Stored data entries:
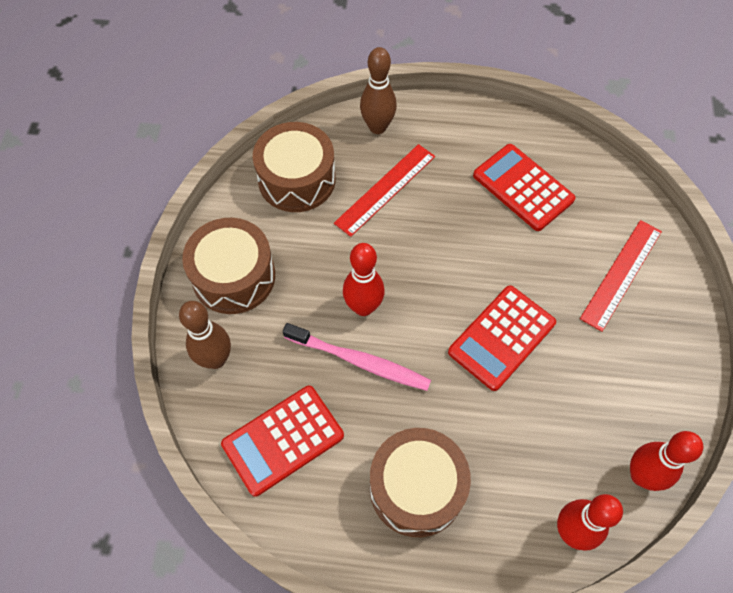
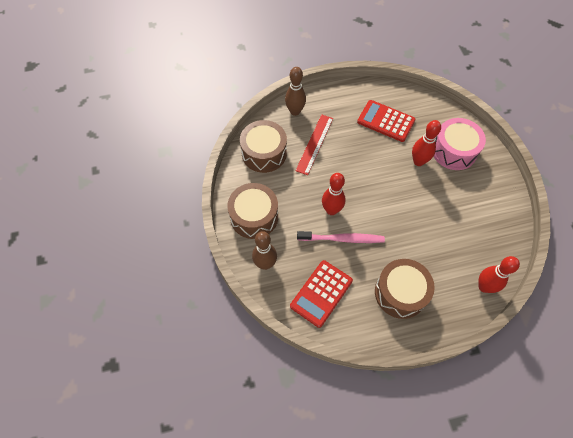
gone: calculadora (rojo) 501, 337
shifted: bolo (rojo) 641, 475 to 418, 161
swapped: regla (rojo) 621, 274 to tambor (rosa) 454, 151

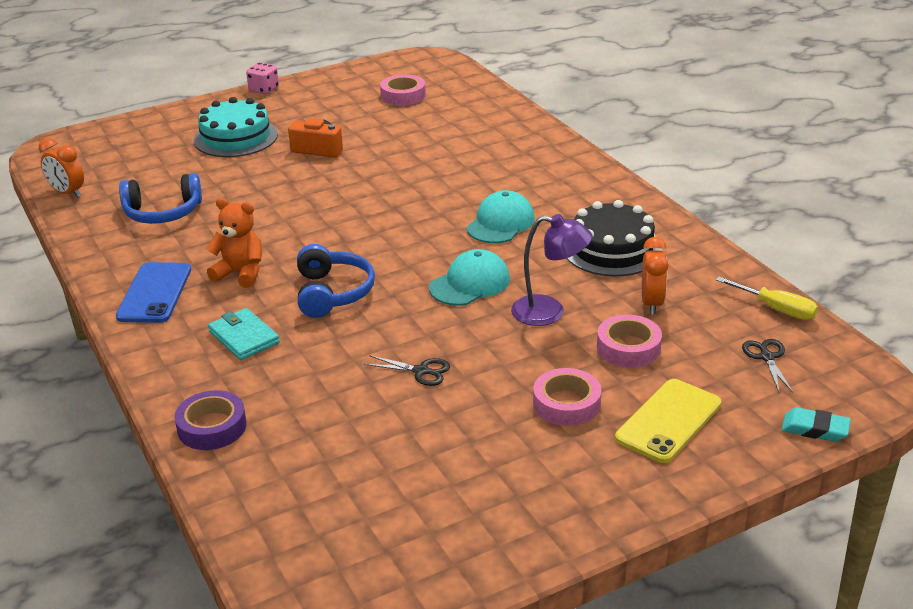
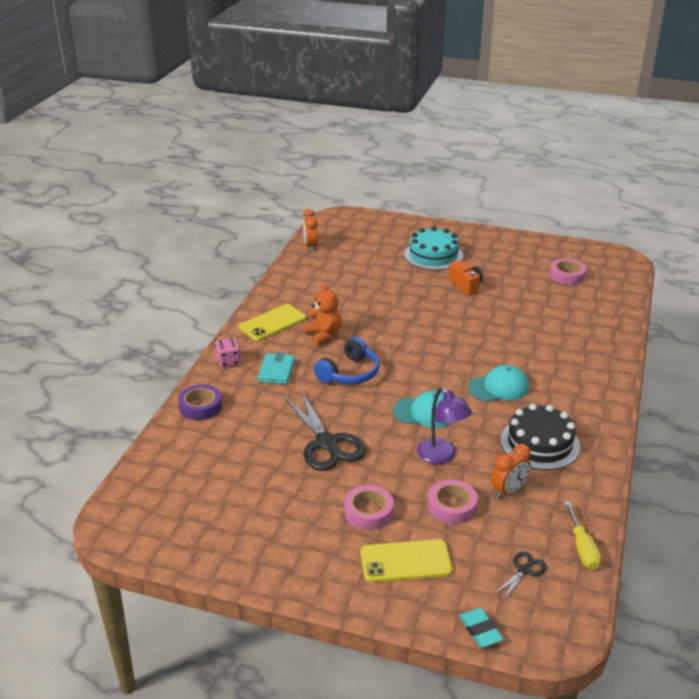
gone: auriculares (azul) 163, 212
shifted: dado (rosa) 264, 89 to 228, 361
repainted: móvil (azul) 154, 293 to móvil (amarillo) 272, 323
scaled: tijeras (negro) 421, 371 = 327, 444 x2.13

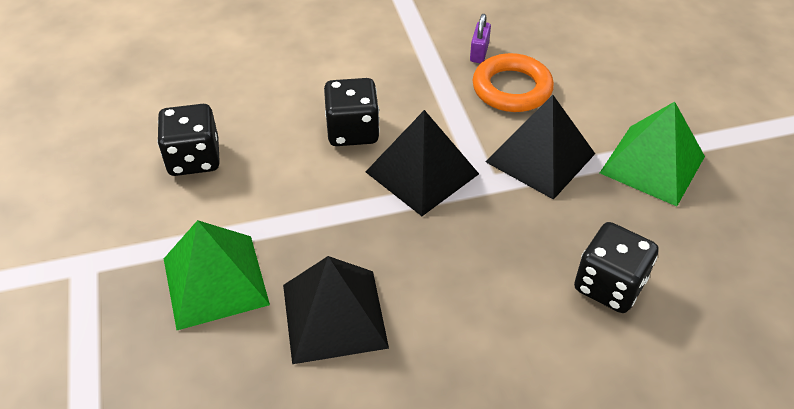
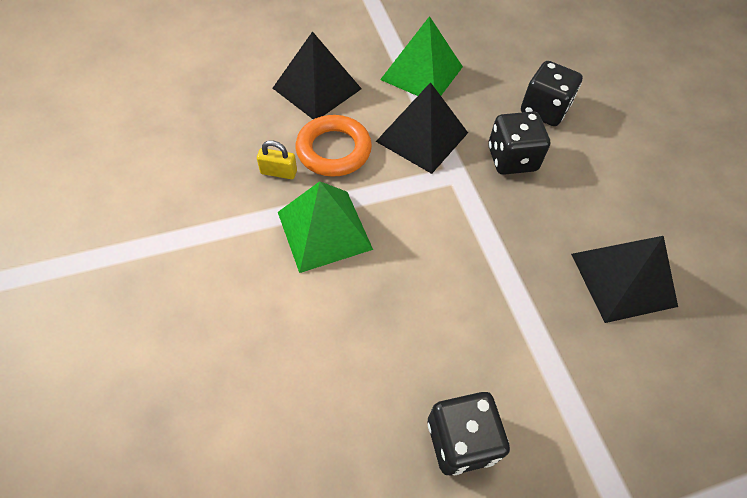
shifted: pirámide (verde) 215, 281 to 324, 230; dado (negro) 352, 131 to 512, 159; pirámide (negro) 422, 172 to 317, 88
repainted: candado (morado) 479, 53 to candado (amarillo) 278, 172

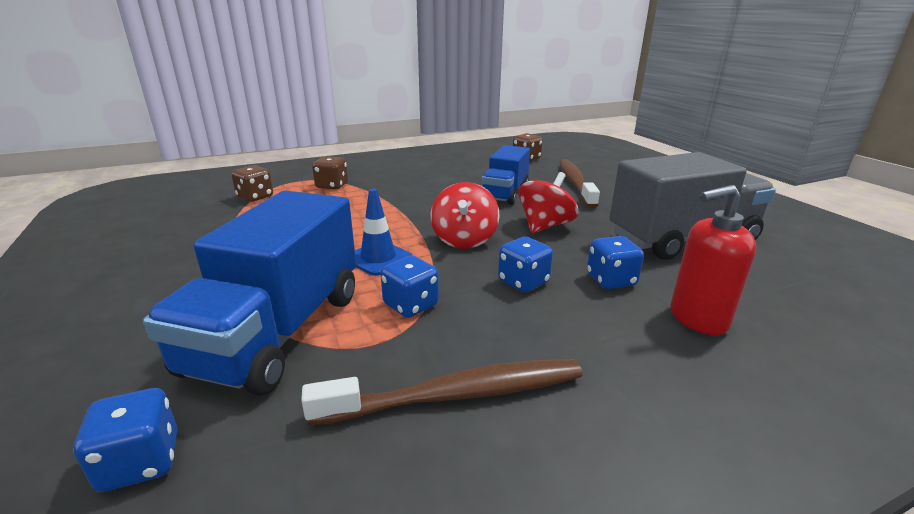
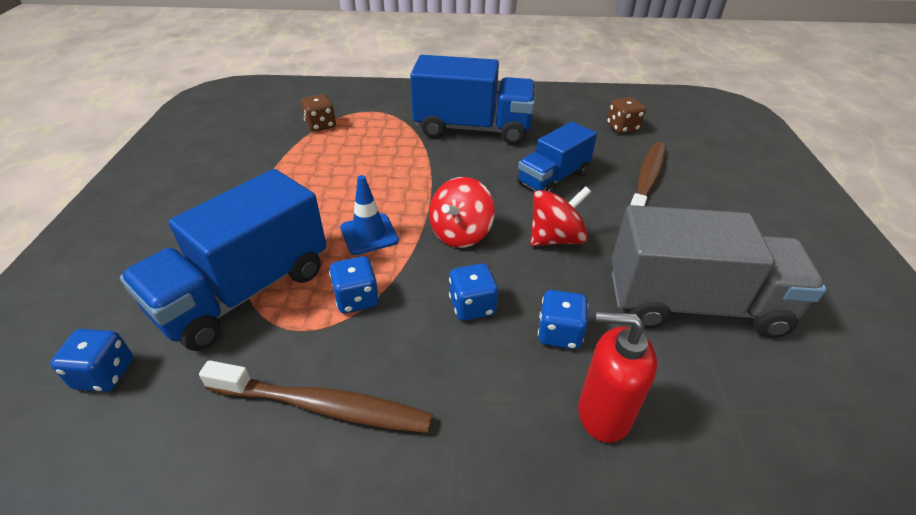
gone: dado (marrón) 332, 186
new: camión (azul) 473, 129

■ Exercise details:
Every line from the one containing "shifted: pirámide (verde)" through the final line of the records above is to be written out exactly; nothing else, and no pictures.

■ Finished task:
shifted: pirámide (verde) 215, 281 to 324, 230; dado (negro) 352, 131 to 512, 159; pirámide (negro) 422, 172 to 317, 88
repainted: candado (morado) 479, 53 to candado (amarillo) 278, 172

gone: dado (marrón) 332, 186
new: camión (azul) 473, 129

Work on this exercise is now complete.